▼▼▼

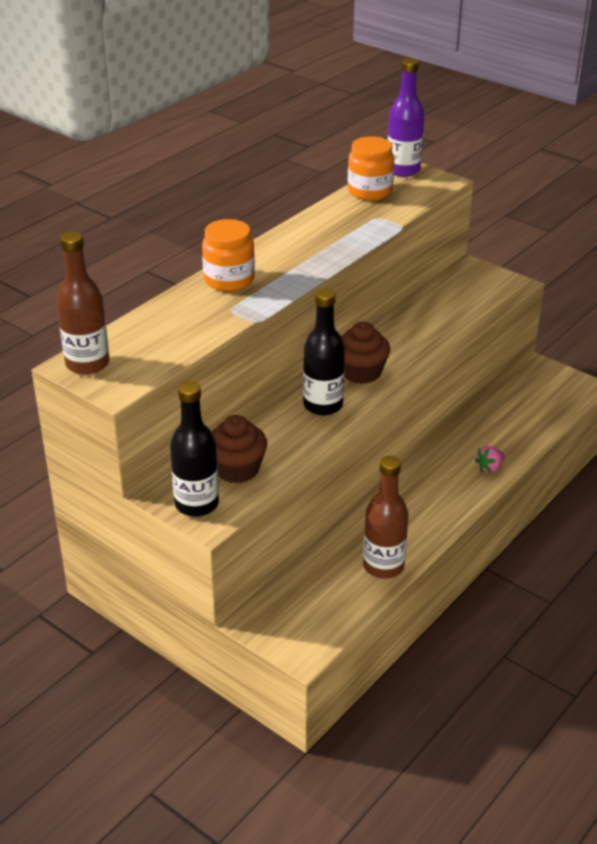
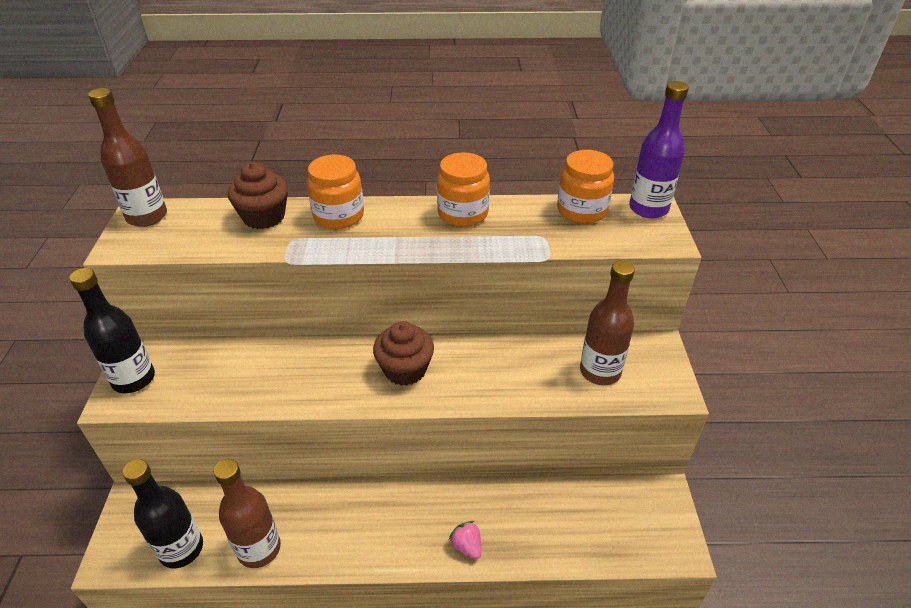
camera: 50 degrees right, 5 degrees up
(237, 469) = (198, 375): brown cupcake -> brown cupcake (264, 217)
(305, 232) = (463, 213): none -> orange jar
(323, 405) = (332, 374): black bottle -> black bottle (181, 549)
(464, 299) = (600, 371): none -> brown bottle
(489, 468) = (466, 546): pink strawberry -> pink strawberry turned 45 degrees clockwise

▲▲▲

• _AIM OF THE TASK_
For this exercise, please copy exactly the lines from the one holding "(305, 232) = (463, 213): none -> orange jar" through the end of the records, the first and last included.

• _RESPONSE AREA_
(305, 232) = (463, 213): none -> orange jar
(323, 405) = (332, 374): black bottle -> black bottle (181, 549)
(464, 299) = (600, 371): none -> brown bottle
(489, 468) = (466, 546): pink strawberry -> pink strawberry turned 45 degrees clockwise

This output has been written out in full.